Revision tracking records
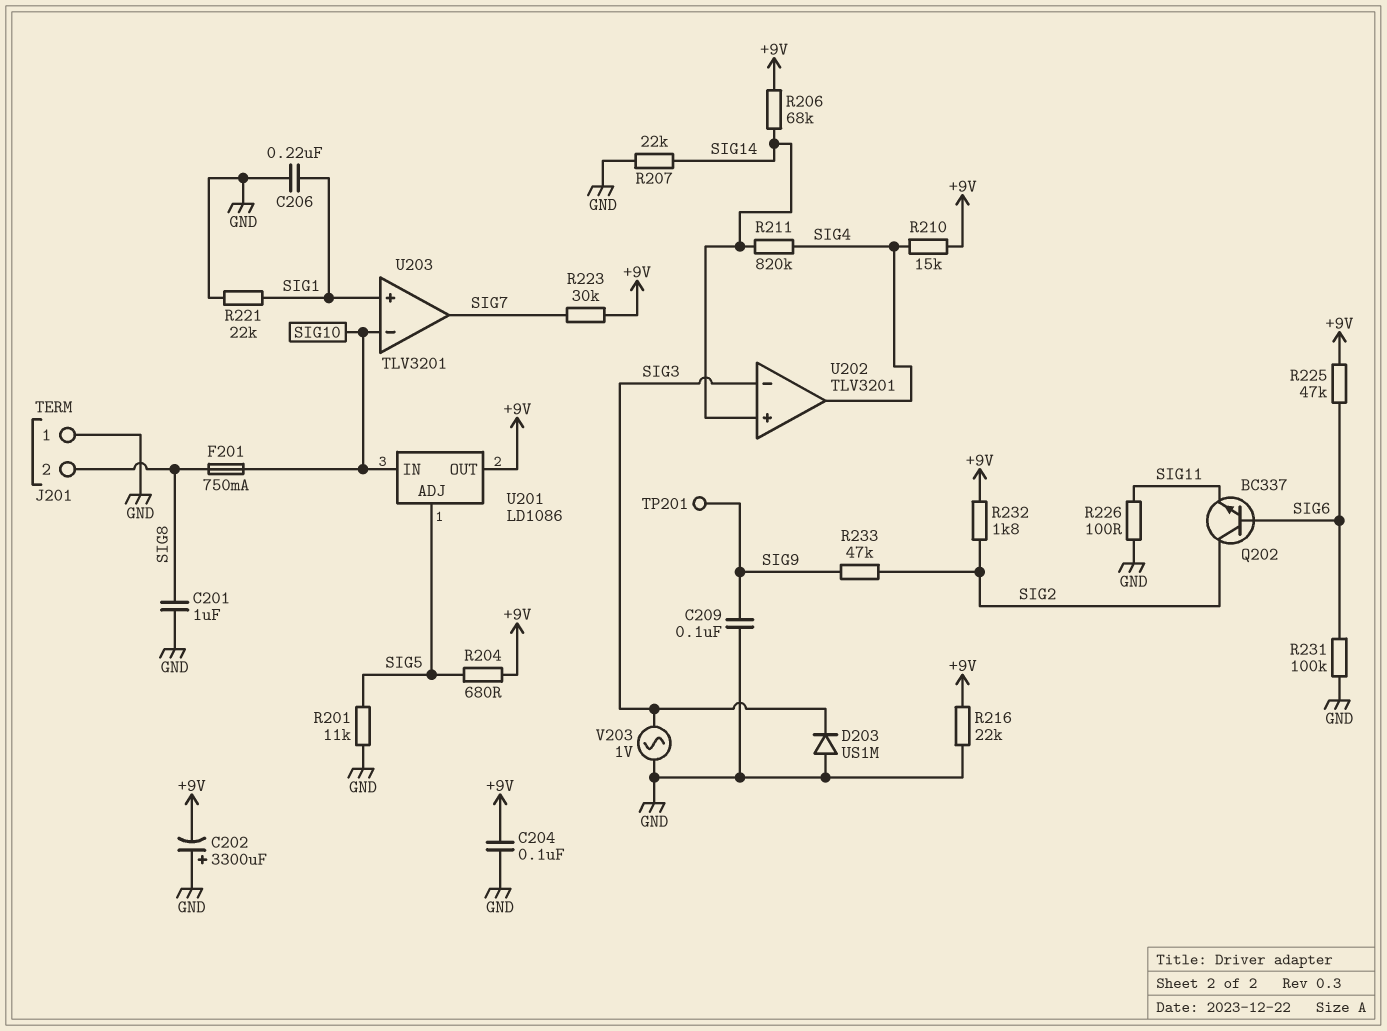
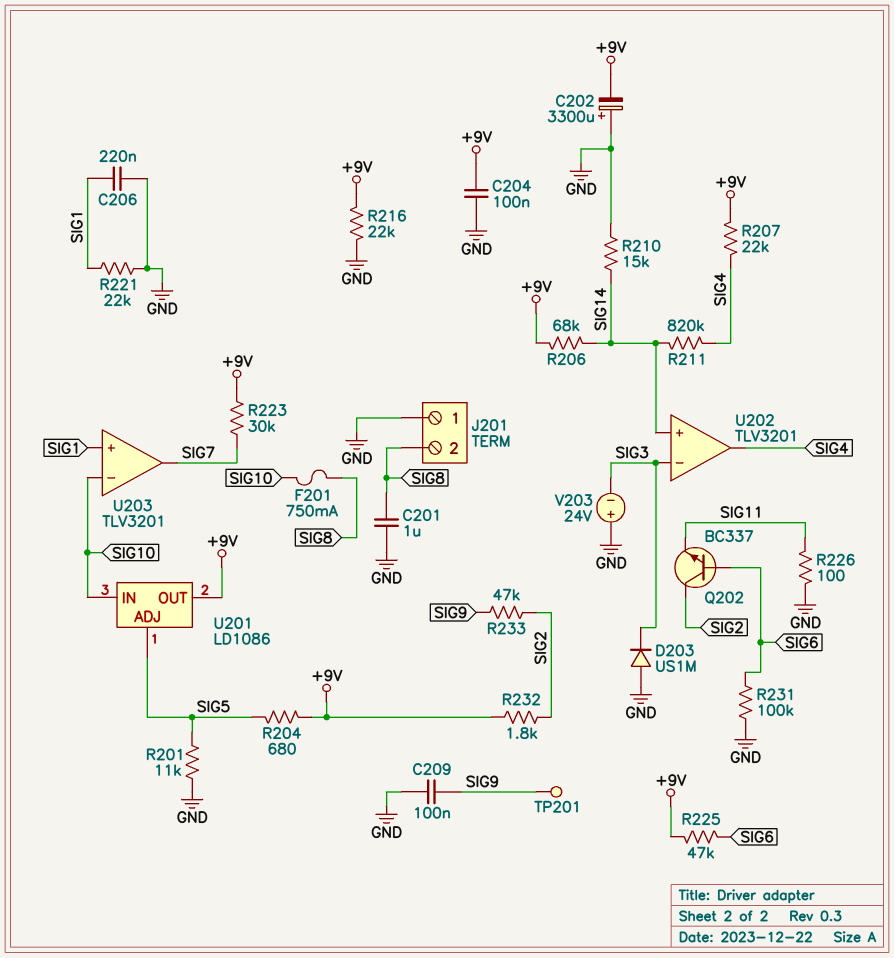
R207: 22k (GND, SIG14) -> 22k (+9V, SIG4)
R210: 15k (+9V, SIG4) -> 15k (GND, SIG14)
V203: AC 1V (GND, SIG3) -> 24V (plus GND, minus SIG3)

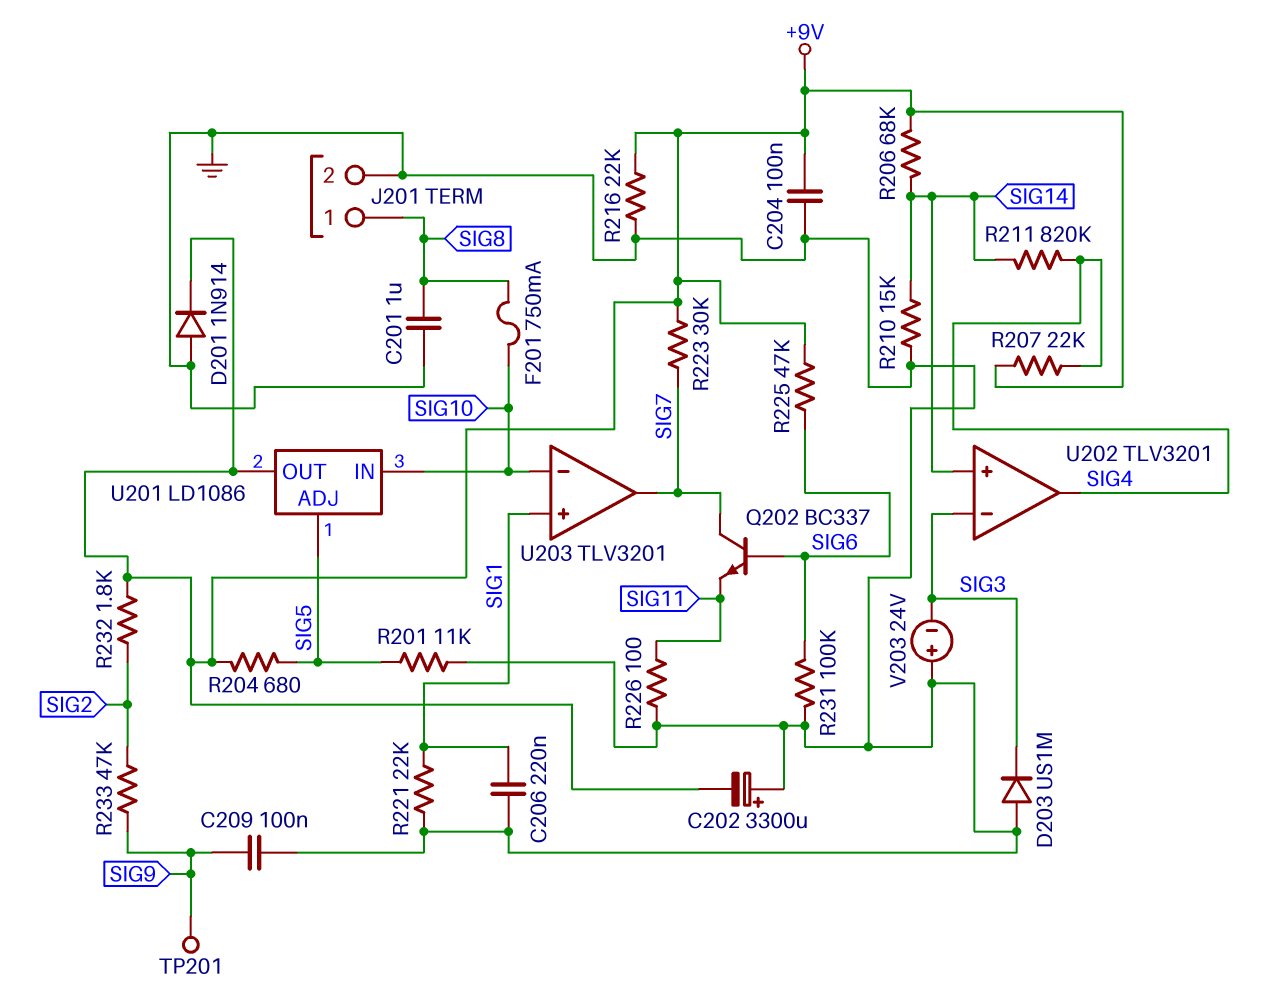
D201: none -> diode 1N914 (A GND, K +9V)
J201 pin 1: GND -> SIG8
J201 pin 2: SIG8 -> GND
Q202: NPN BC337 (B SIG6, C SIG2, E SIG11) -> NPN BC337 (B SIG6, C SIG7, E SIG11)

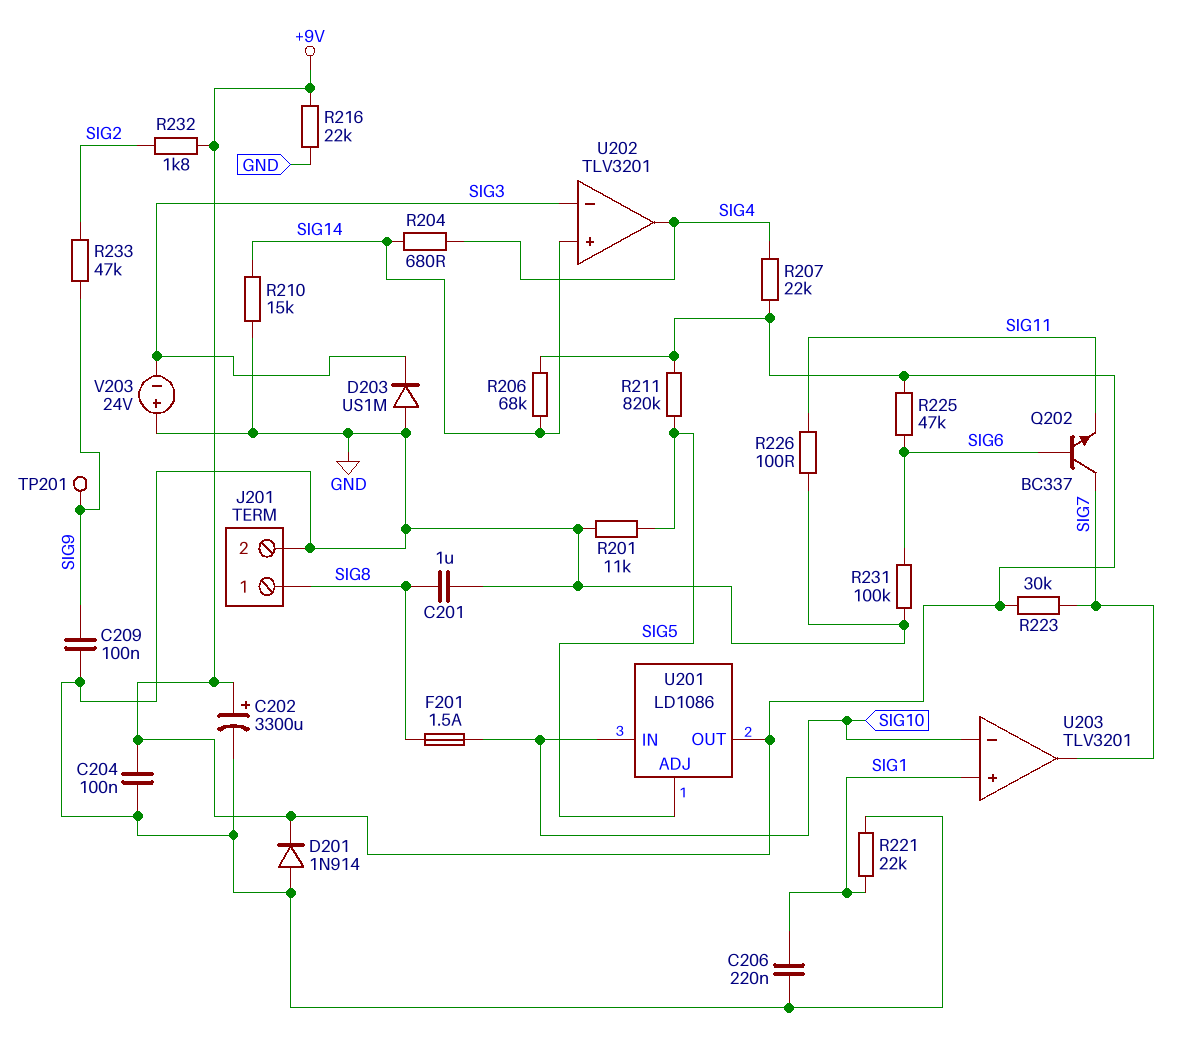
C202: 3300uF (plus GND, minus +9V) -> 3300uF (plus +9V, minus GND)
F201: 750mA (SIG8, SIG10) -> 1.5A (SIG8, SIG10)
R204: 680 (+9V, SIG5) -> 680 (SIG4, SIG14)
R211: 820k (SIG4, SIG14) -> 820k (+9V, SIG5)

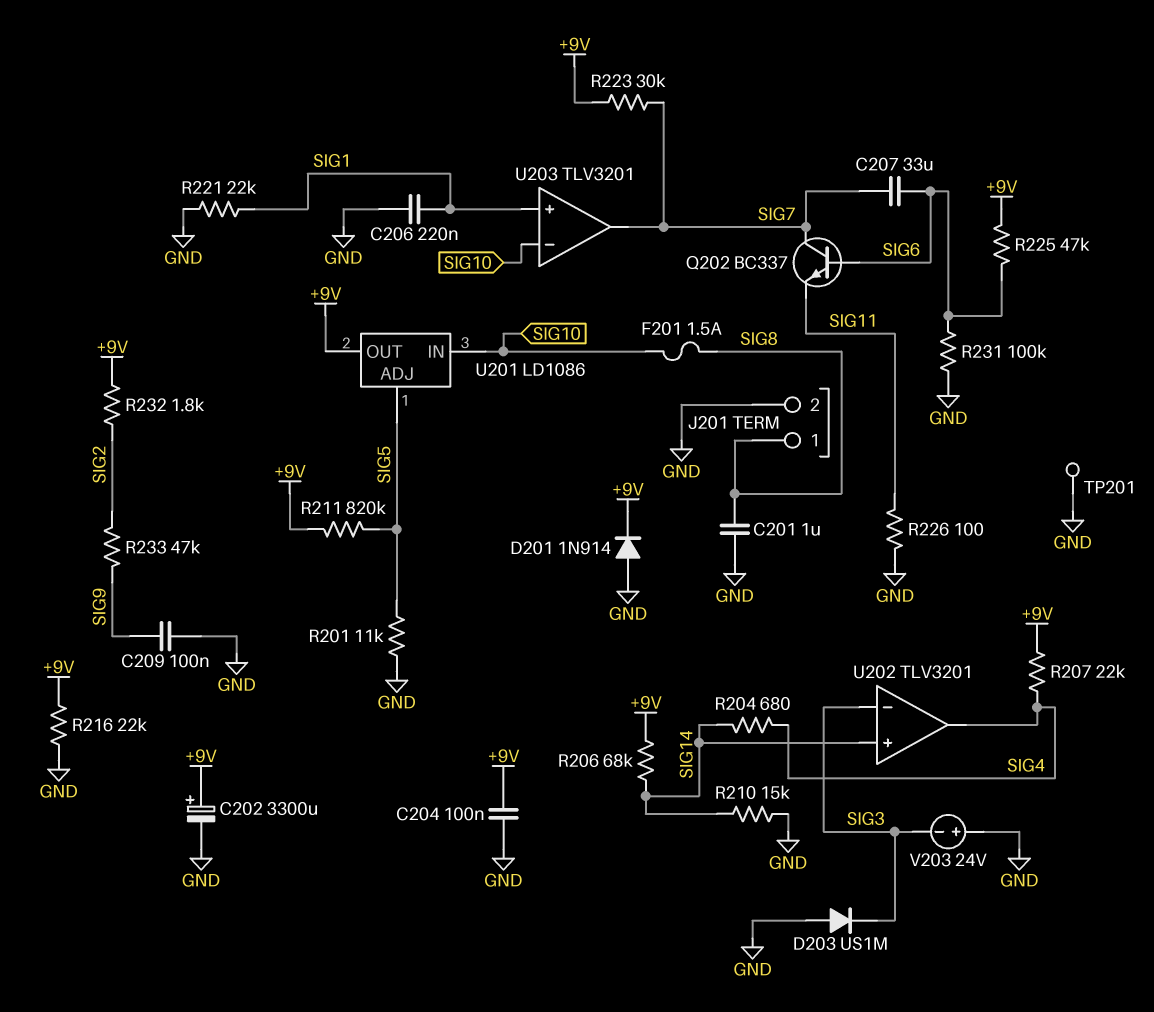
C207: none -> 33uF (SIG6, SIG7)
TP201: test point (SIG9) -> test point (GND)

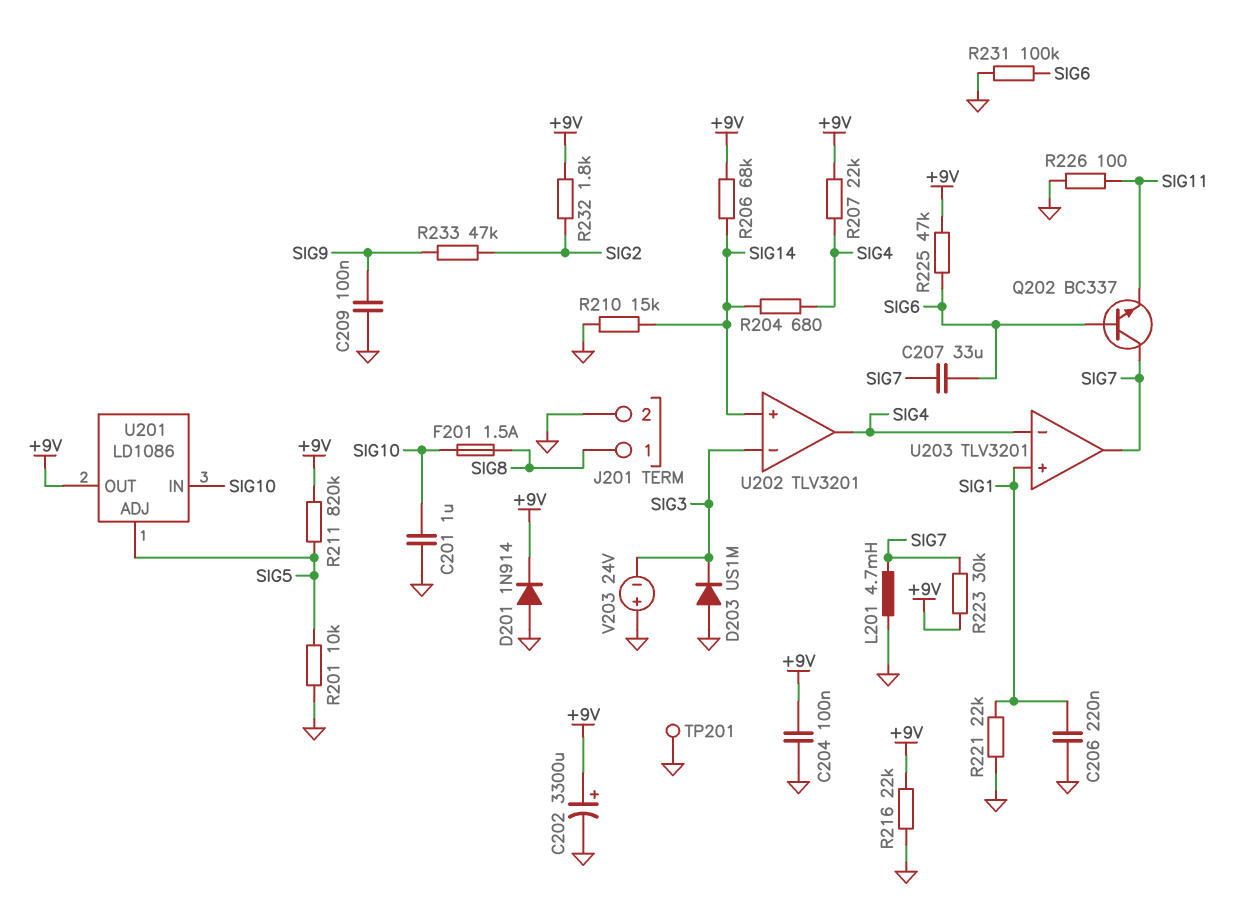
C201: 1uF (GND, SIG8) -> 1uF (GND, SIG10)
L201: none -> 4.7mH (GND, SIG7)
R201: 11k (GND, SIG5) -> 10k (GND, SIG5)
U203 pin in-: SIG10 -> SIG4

To do
Both boundary lines included, write out word for word only the lines above from the one containing "J201 pin 2: SIG8 -> GND" to the one containing "C207: none -> 33uF (SIG6, SIG7)", leaving out any pictures.

Finished exercise
J201 pin 2: SIG8 -> GND
Q202: NPN BC337 (B SIG6, C SIG2, E SIG11) -> NPN BC337 (B SIG6, C SIG7, E SIG11)

C202: 3300uF (plus GND, minus +9V) -> 3300uF (plus +9V, minus GND)
F201: 750mA (SIG8, SIG10) -> 1.5A (SIG8, SIG10)
R204: 680 (+9V, SIG5) -> 680 (SIG4, SIG14)
R211: 820k (SIG4, SIG14) -> 820k (+9V, SIG5)

C207: none -> 33uF (SIG6, SIG7)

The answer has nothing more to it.